DIRECTIONS FOR THIS TASK:
Take the entries below and print, exactly, the stretch from the line containing "camera: 70 degrees right, 0 degrees up" through the line containing "(762, 426) = (442, 767): none", both included.

RECORD EXCERPTS:
----------

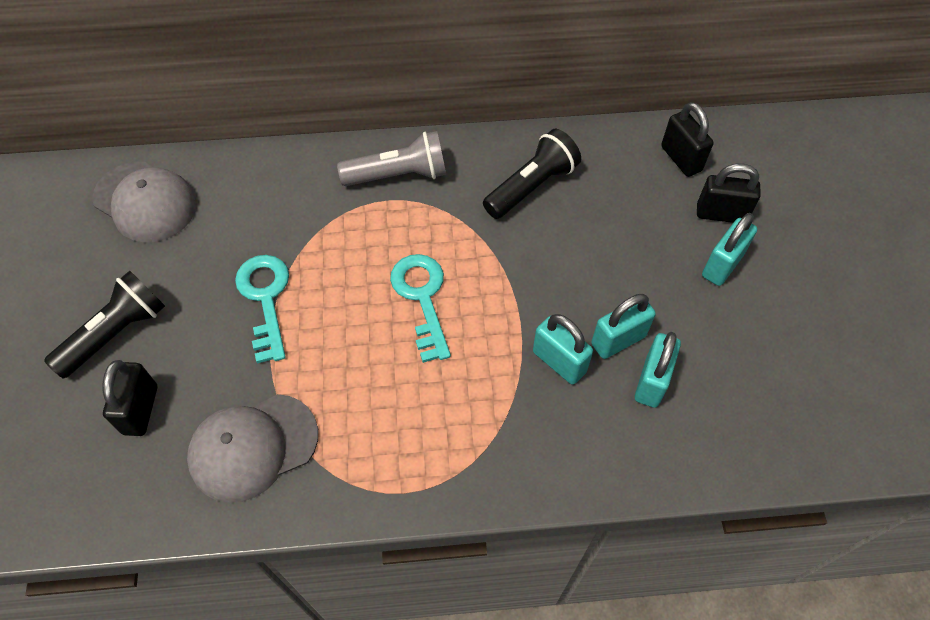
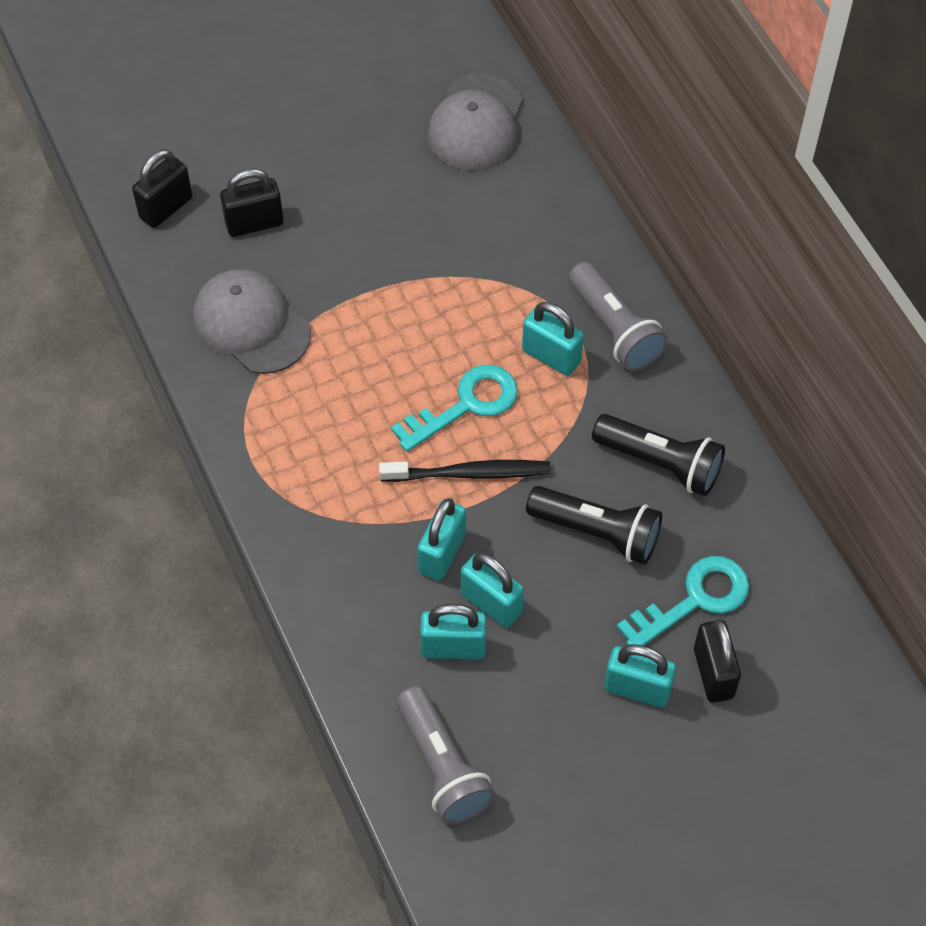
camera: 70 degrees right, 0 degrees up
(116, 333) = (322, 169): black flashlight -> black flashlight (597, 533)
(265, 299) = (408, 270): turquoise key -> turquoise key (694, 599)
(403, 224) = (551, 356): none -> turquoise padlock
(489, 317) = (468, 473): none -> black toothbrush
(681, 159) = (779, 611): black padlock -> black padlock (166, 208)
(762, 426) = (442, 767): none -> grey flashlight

----------

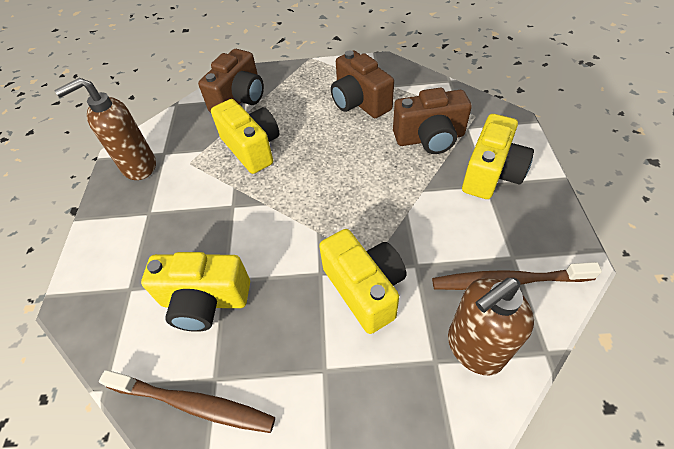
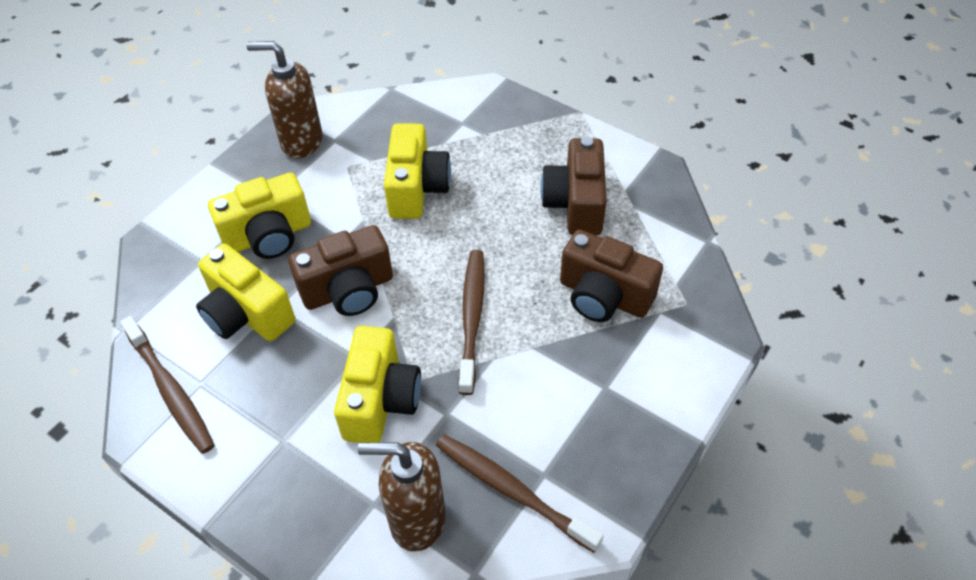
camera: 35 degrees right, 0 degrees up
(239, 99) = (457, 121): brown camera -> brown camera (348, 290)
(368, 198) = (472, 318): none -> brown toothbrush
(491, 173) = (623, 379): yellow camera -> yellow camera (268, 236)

----------

YOUR RESPONSE:
camera: 70 degrees right, 0 degrees up
(116, 333) = (322, 169): black flashlight -> black flashlight (597, 533)
(265, 299) = (408, 270): turquoise key -> turquoise key (694, 599)
(403, 224) = (551, 356): none -> turquoise padlock
(489, 317) = (468, 473): none -> black toothbrush
(681, 159) = (779, 611): black padlock -> black padlock (166, 208)
(762, 426) = (442, 767): none -> grey flashlight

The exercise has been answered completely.